> **Problem requirements**
Where the data below contains pictures, omit them; output the rest word for word.

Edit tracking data
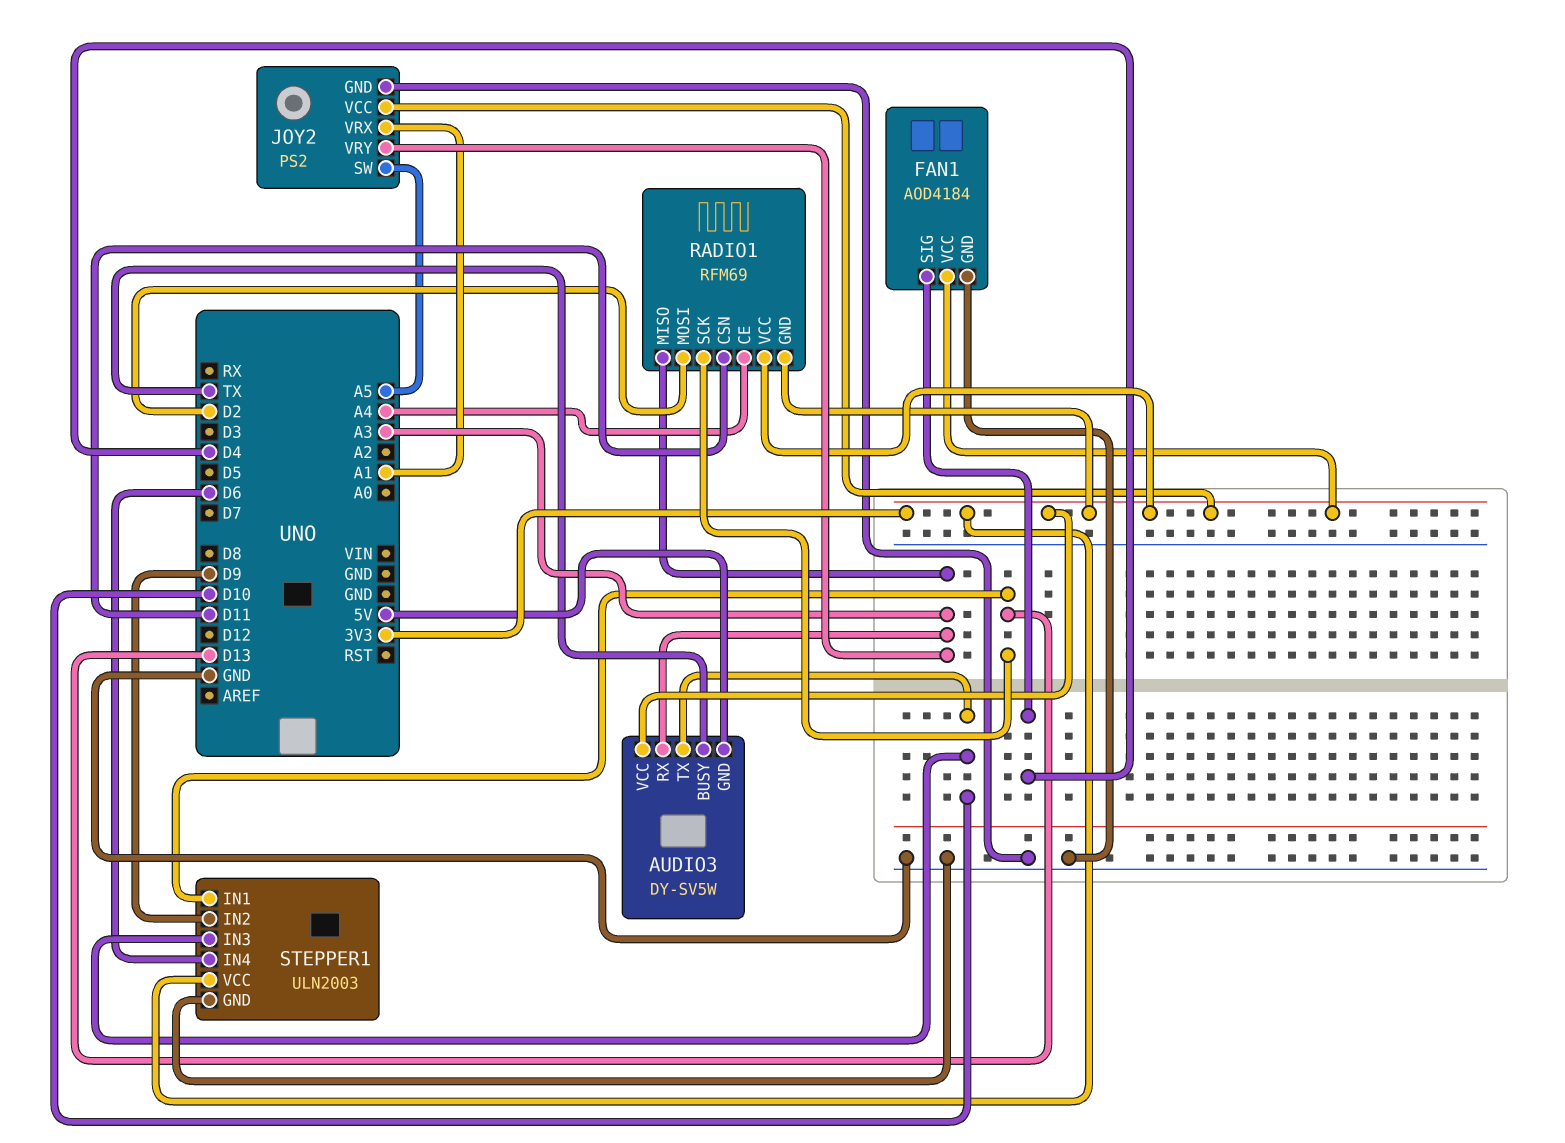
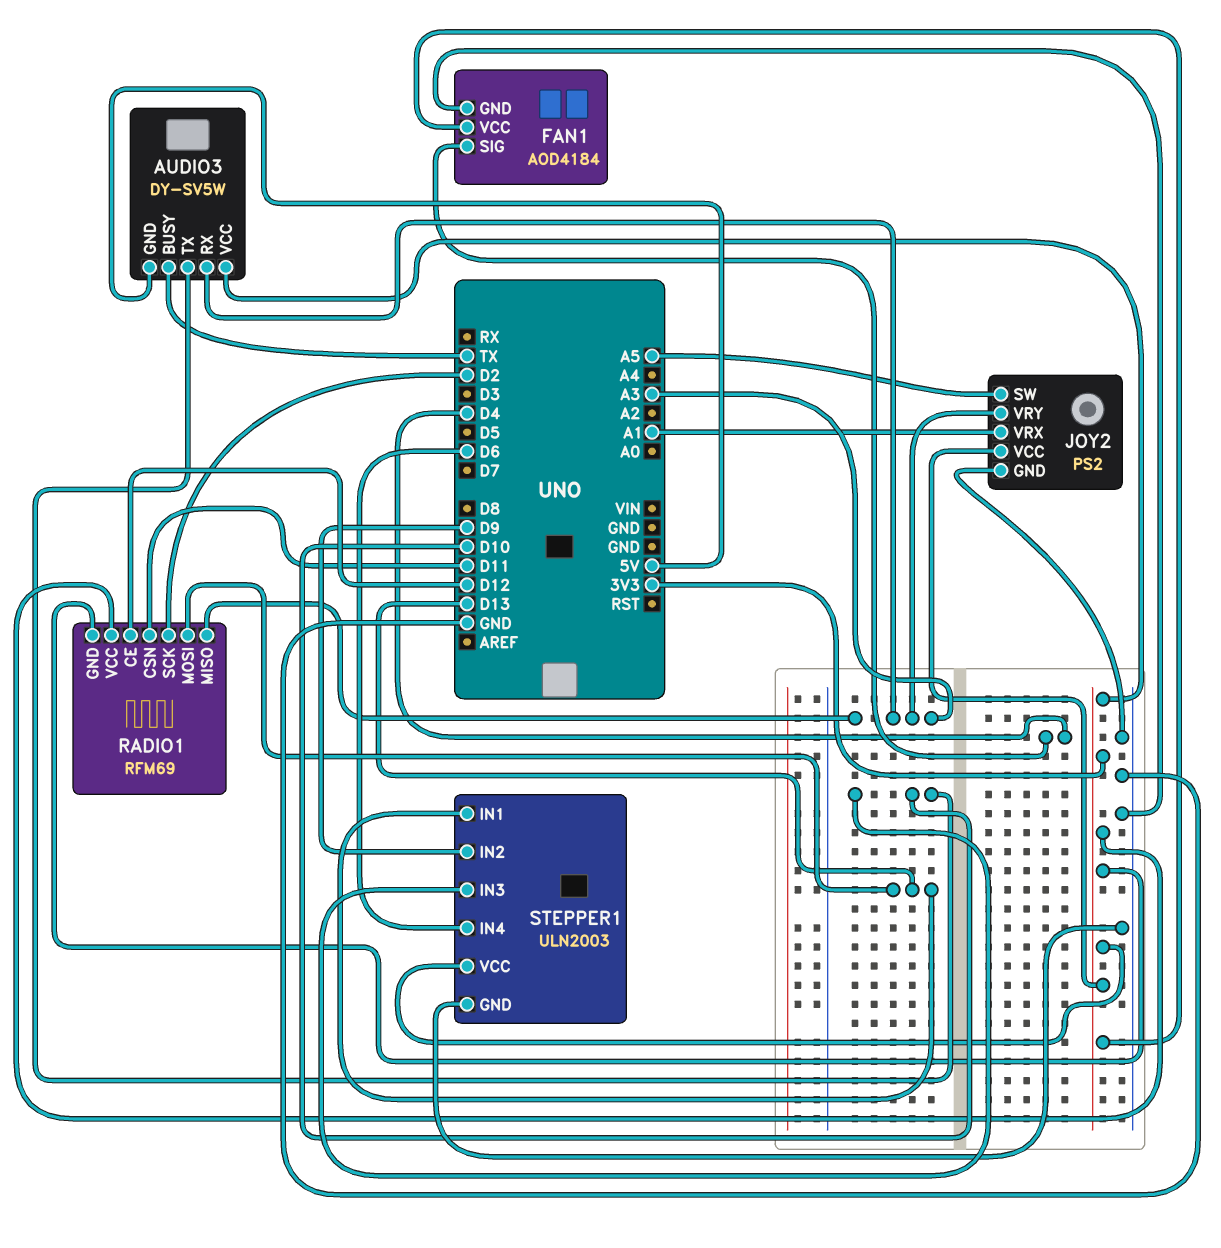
RADIO1 pin CE: A4 -> D12
RADIO1 pin MOSI: D2 -> D13
RADIO1 pin SCK: D13 -> D2

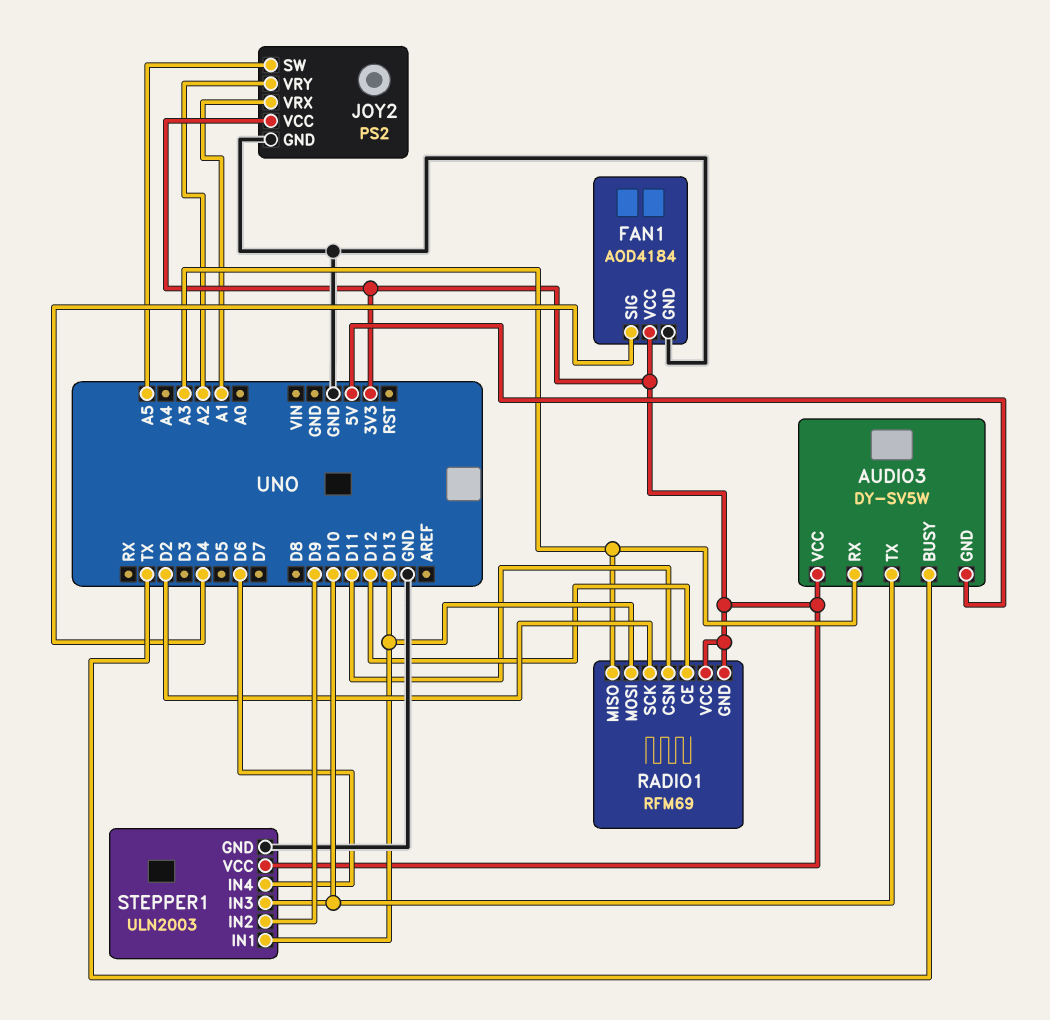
JOY2 pin VRY: A3 -> A2

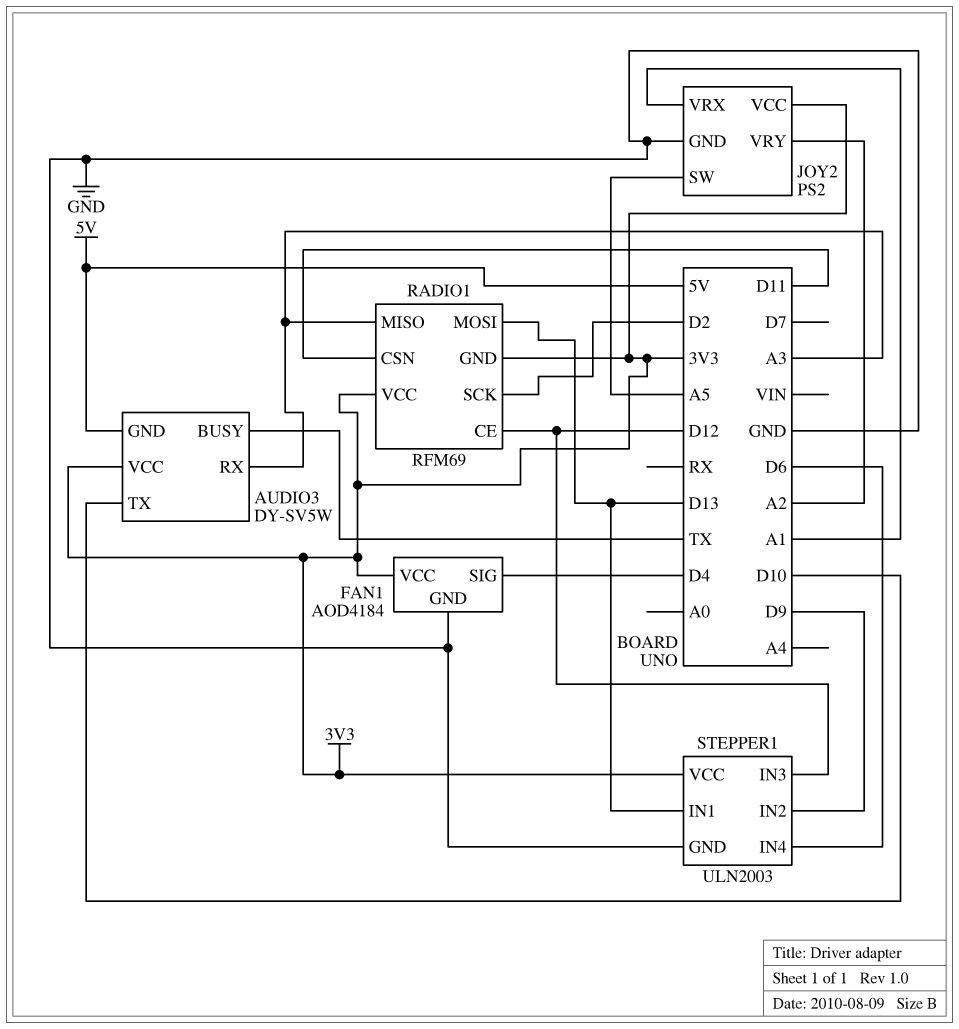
STEPPER1 pin IN3: D10 -> D12

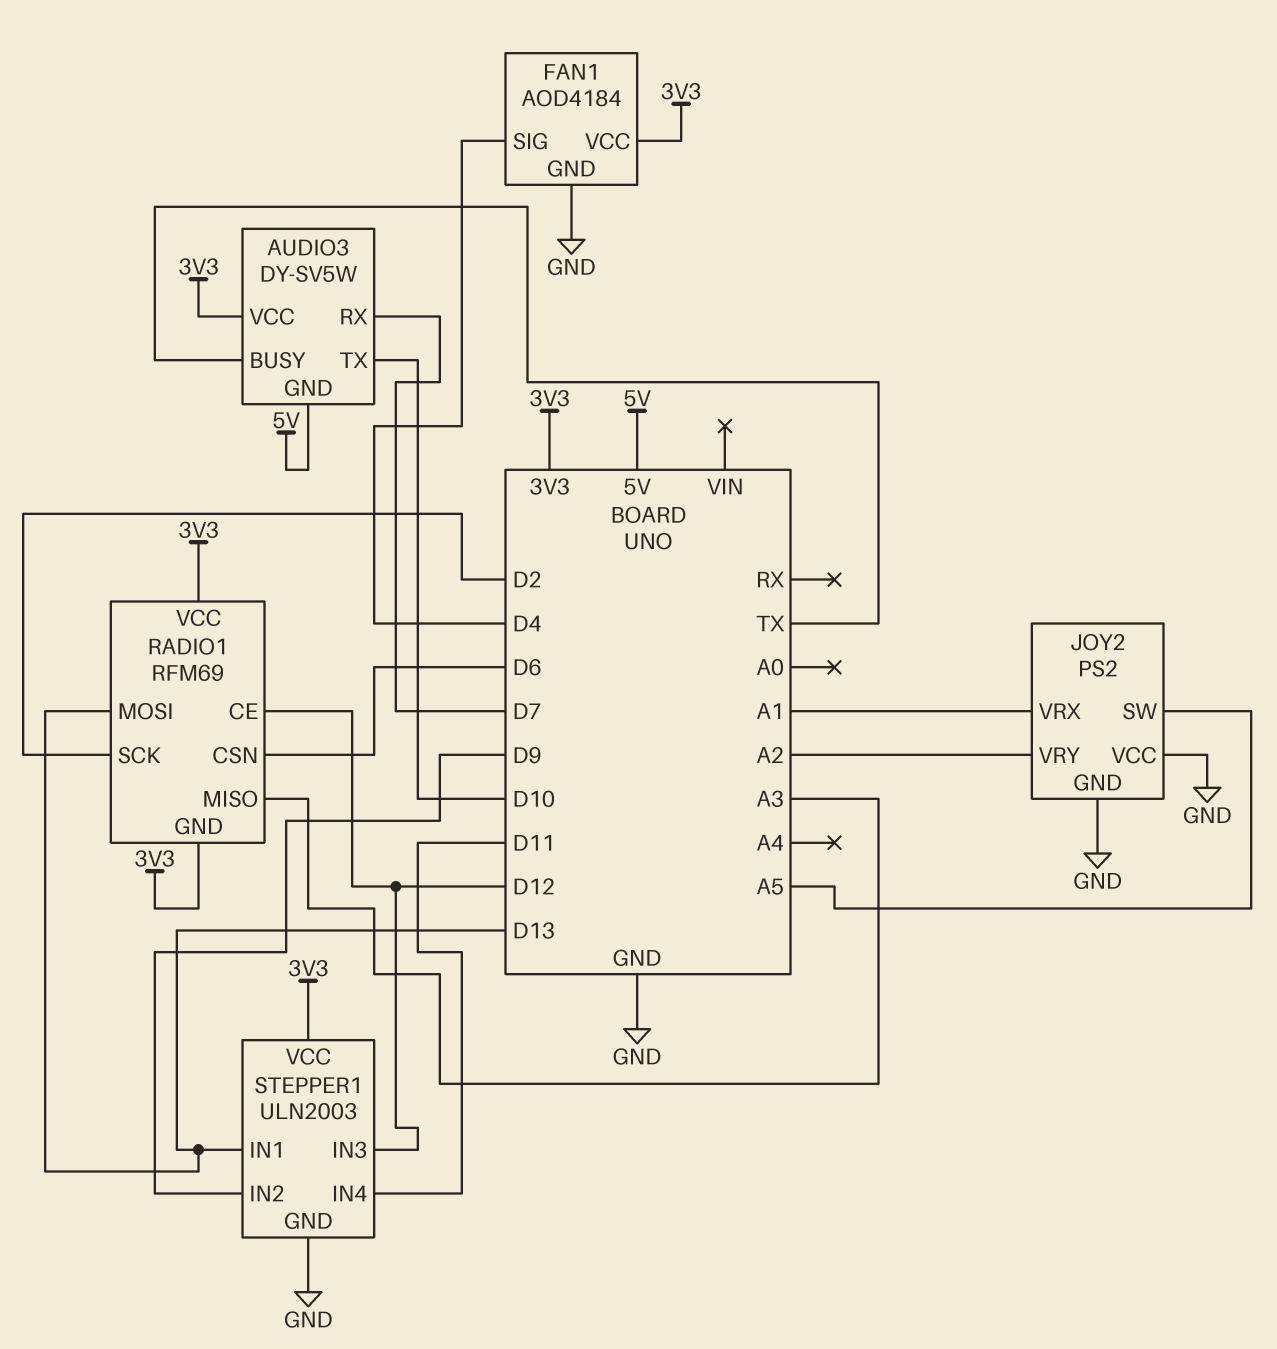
AUDIO3 pin RX: A3 -> D7
JOY2 pin VCC: 3V3 -> GND
RADIO1 pin CSN: D11 -> D6
STEPPER1 pin IN4: D6 -> D11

> **Your solution**
RADIO1 pin CE: A4 -> D12
RADIO1 pin MOSI: D2 -> D13
RADIO1 pin SCK: D13 -> D2

JOY2 pin VRY: A3 -> A2

STEPPER1 pin IN3: D10 -> D12

AUDIO3 pin RX: A3 -> D7
JOY2 pin VCC: 3V3 -> GND
RADIO1 pin CSN: D11 -> D6
STEPPER1 pin IN4: D6 -> D11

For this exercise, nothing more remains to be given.